======== Extracted entries ========

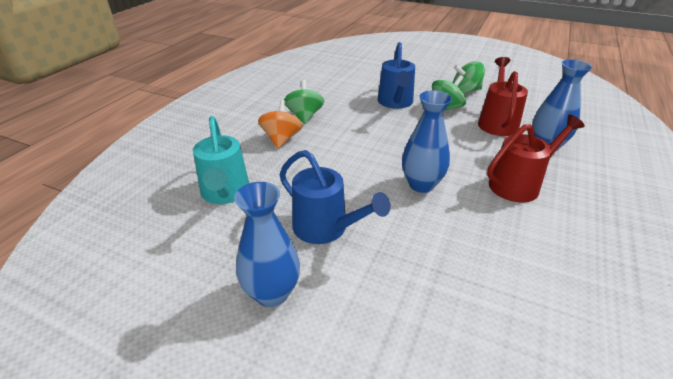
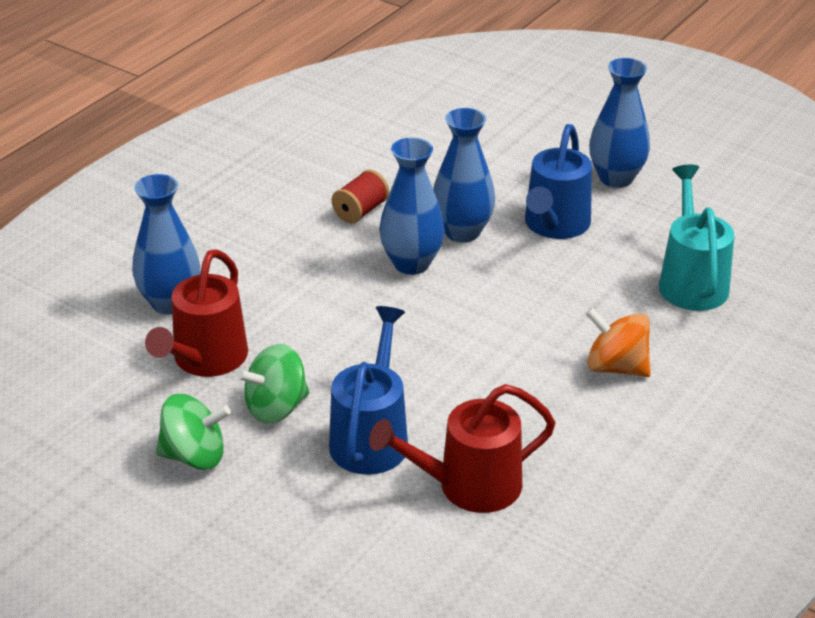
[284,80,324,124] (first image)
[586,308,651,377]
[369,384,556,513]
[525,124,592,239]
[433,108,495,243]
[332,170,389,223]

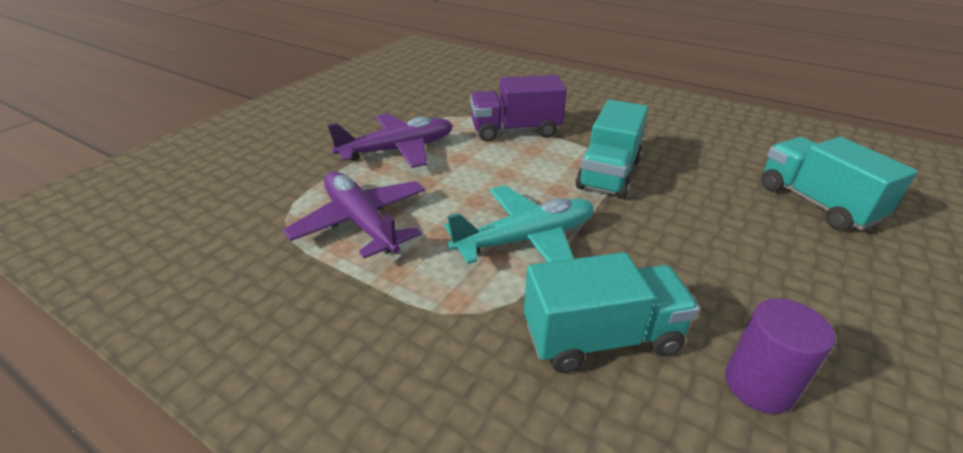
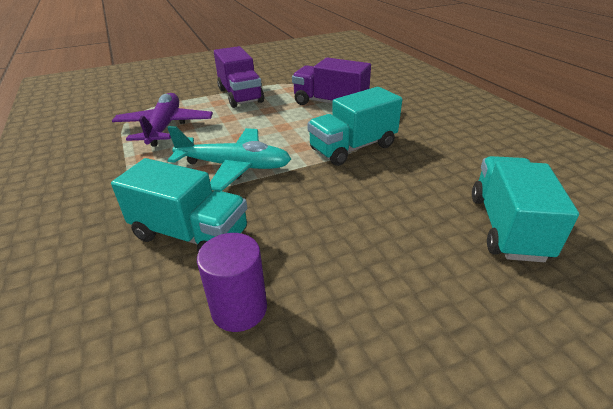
[214,46,264,108]

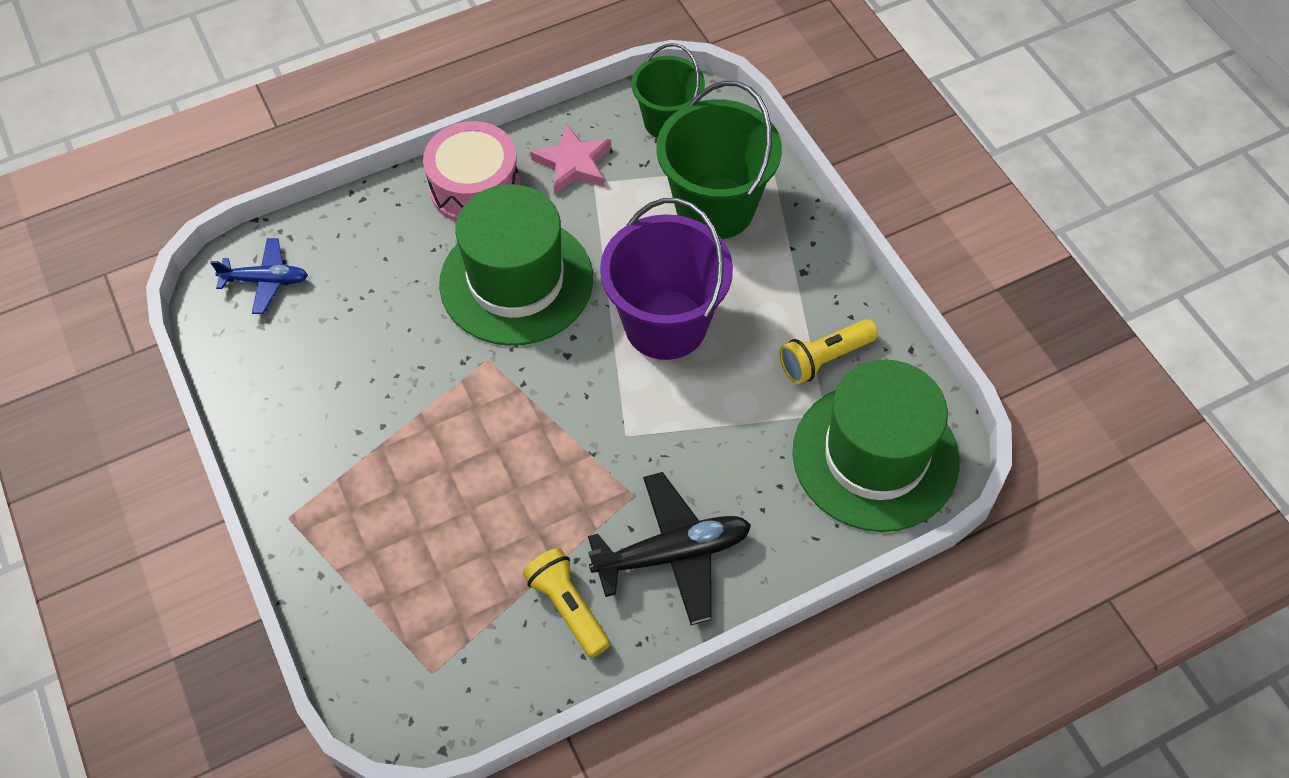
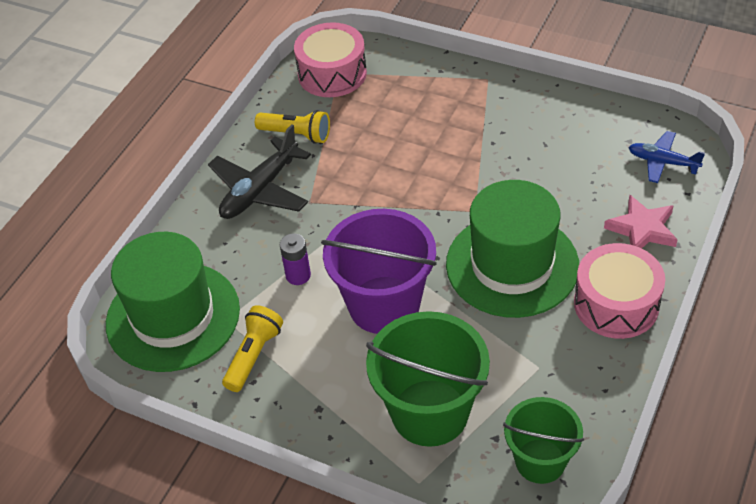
[604,195,678,248]
[628,131,705,183]
[294,22,367,97]
[280,233,311,285]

========

Task description: The result should be an exact copy of the material, containing no pictures.

Task response:
[284,80,324,124] (first image)
[586,308,651,377]
[369,384,556,513]
[525,124,592,239]
[433,108,495,243]
[332,170,389,223]

[214,46,264,108]

[604,195,678,248]
[628,131,705,183]
[294,22,367,97]
[280,233,311,285]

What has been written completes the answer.